■ **PROBLEM TO SOLVE**: In the entries that follow, how many lines contain "rojo"? Answer with the number only.

Dataset records:
»»
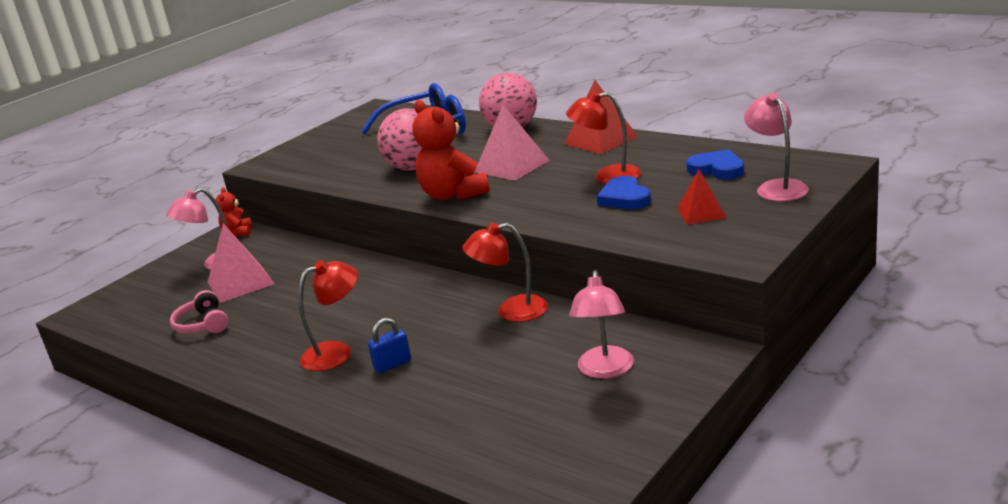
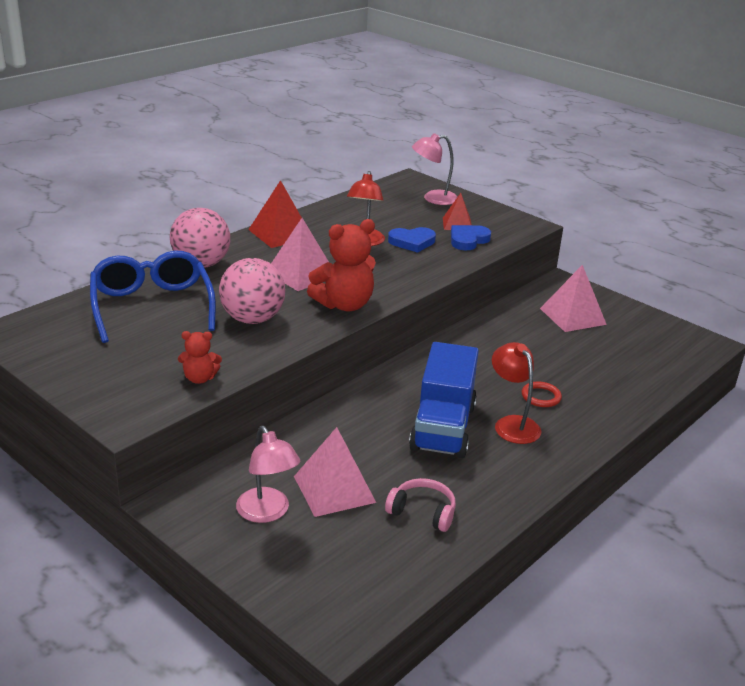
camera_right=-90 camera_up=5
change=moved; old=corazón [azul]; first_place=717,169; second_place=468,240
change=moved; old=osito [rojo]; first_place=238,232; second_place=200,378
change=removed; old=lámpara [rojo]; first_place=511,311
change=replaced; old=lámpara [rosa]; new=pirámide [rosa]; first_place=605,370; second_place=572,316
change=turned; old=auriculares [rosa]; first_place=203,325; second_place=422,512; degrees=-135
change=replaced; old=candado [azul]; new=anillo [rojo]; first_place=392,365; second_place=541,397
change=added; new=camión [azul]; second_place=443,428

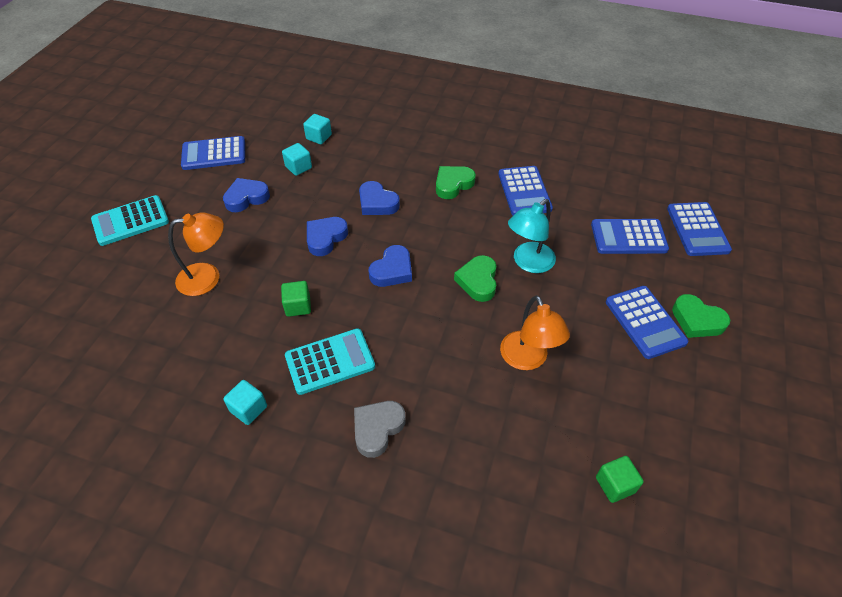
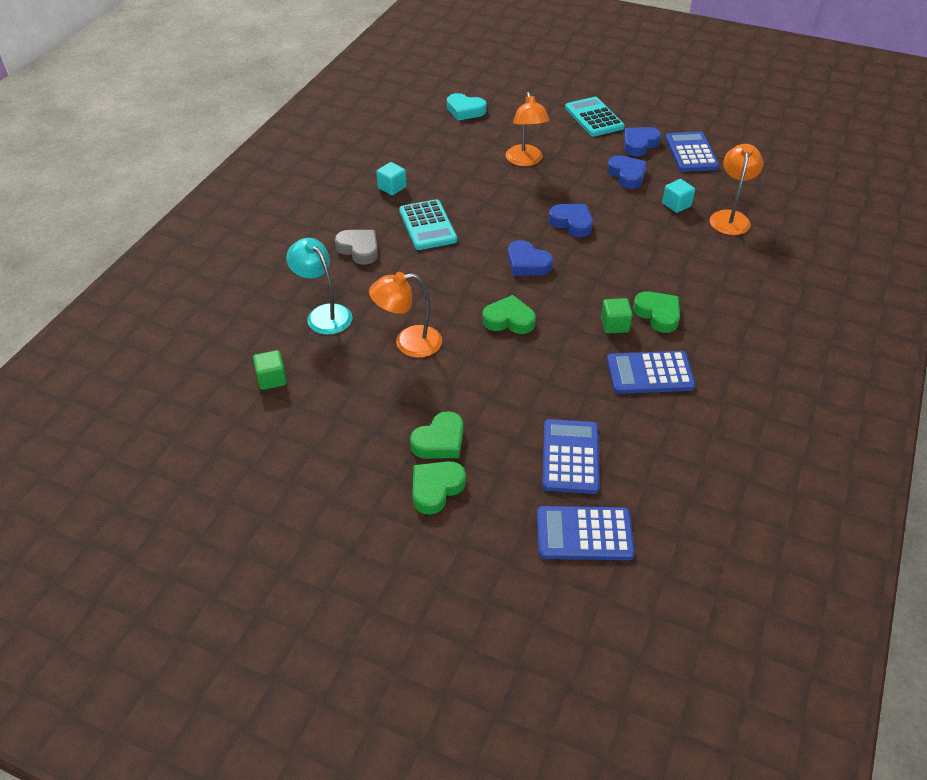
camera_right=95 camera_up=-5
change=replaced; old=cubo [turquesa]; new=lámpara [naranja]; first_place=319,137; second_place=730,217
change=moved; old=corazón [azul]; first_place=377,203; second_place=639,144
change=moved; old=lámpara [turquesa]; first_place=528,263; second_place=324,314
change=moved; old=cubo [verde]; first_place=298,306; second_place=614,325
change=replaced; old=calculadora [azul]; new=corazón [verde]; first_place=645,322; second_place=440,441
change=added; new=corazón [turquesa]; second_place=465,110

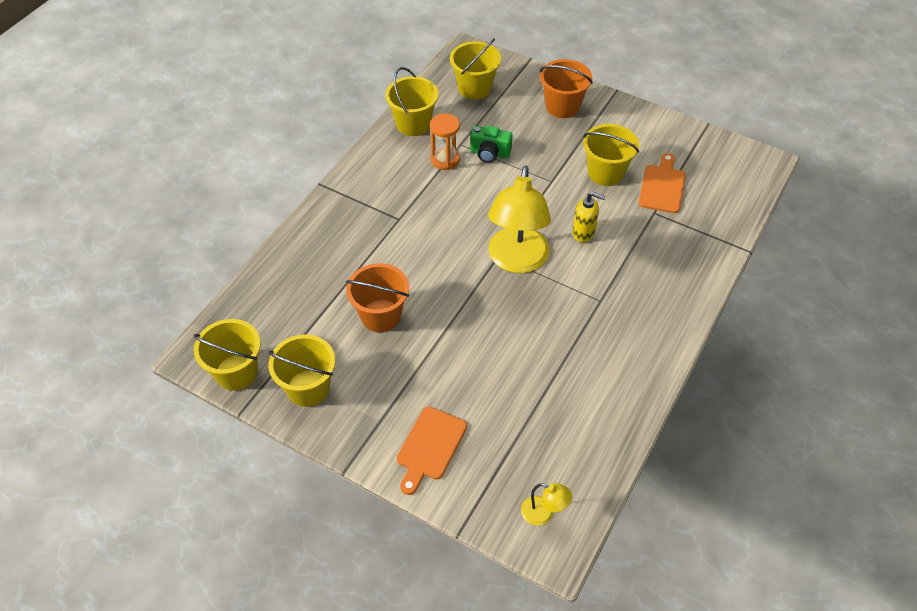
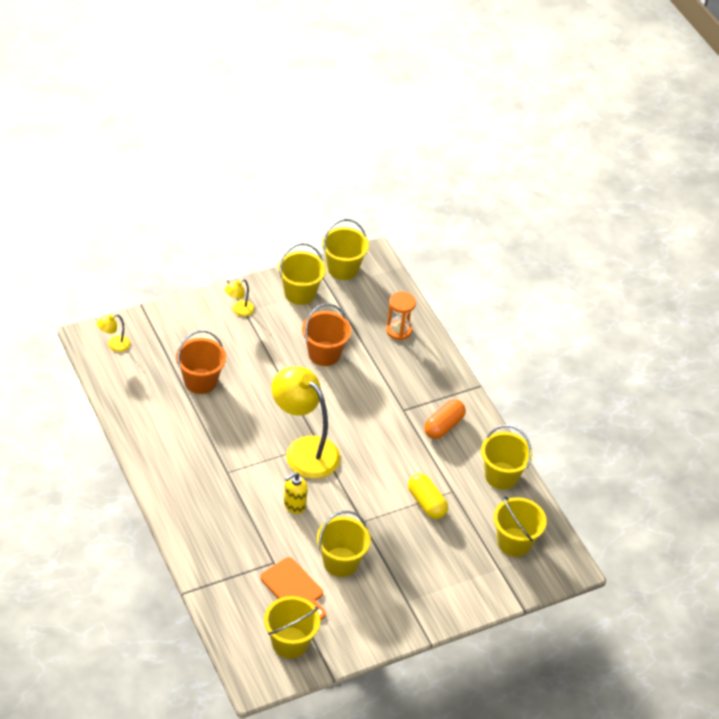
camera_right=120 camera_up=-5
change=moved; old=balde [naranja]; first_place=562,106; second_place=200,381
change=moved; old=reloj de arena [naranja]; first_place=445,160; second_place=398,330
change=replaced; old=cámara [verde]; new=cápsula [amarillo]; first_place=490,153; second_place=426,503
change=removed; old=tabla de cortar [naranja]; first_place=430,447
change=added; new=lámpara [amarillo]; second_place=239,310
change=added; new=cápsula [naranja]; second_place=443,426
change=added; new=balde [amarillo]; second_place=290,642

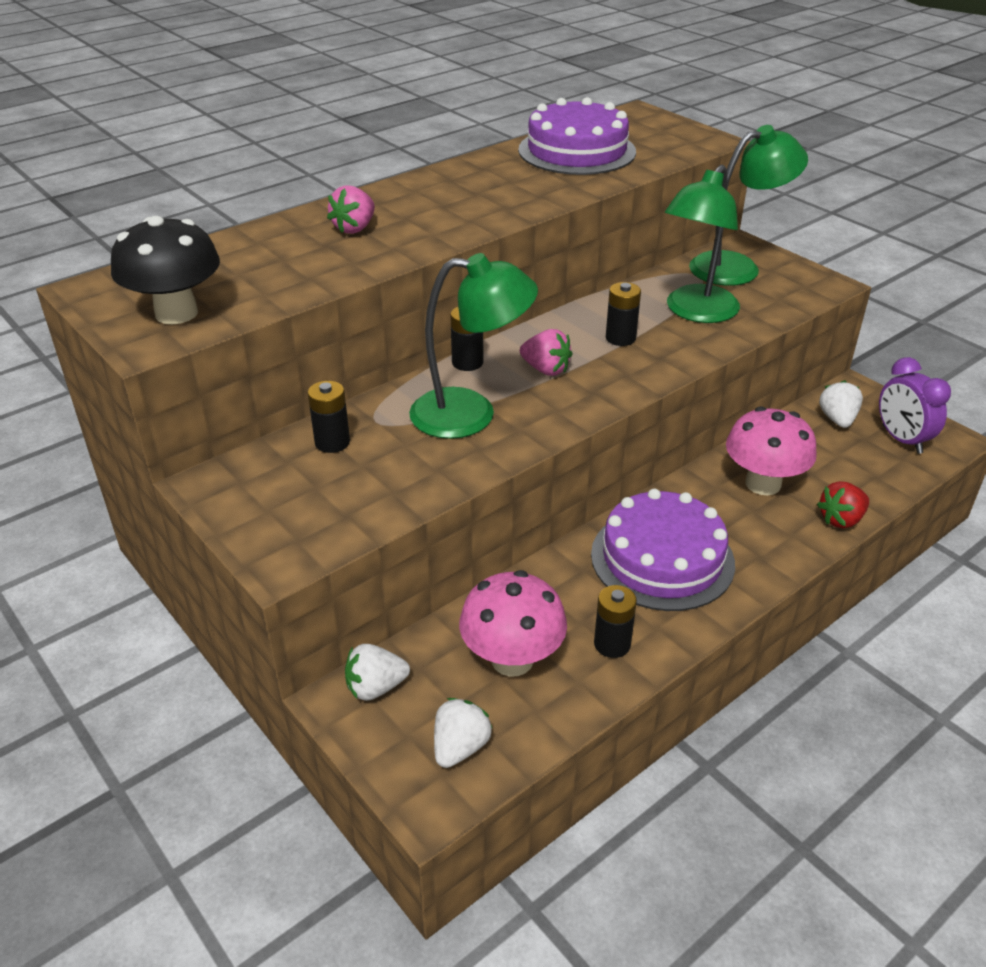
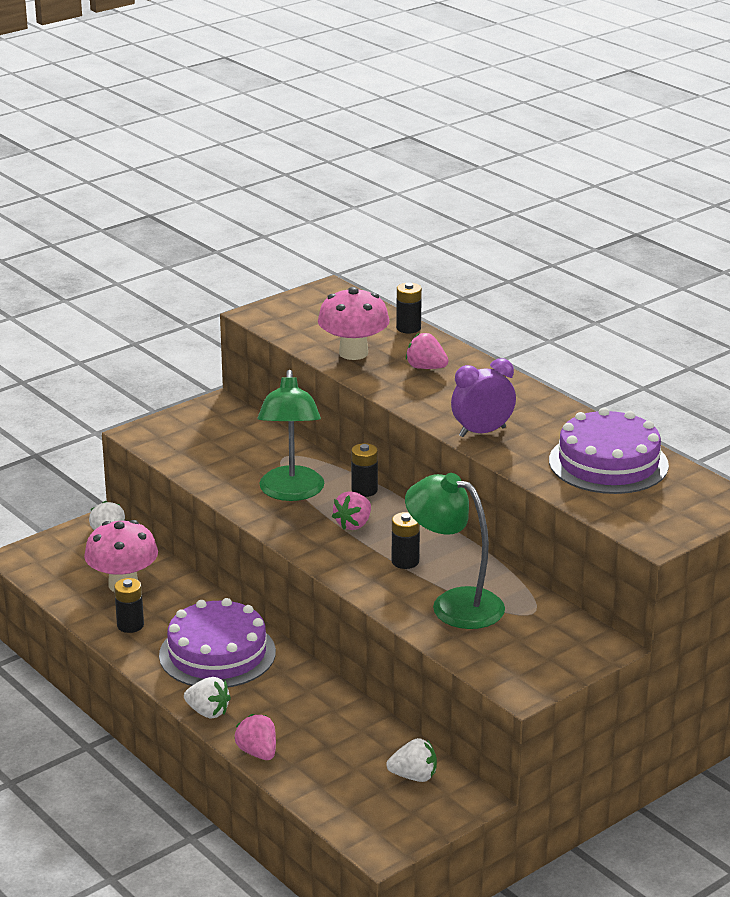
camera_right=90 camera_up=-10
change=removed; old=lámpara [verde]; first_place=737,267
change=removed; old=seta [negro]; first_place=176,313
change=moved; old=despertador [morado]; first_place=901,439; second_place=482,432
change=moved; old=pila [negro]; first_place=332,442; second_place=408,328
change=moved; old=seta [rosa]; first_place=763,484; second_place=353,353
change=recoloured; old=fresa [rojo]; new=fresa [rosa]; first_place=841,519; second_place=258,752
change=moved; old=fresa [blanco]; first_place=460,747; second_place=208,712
««
■ **FINISHED TASK**: 4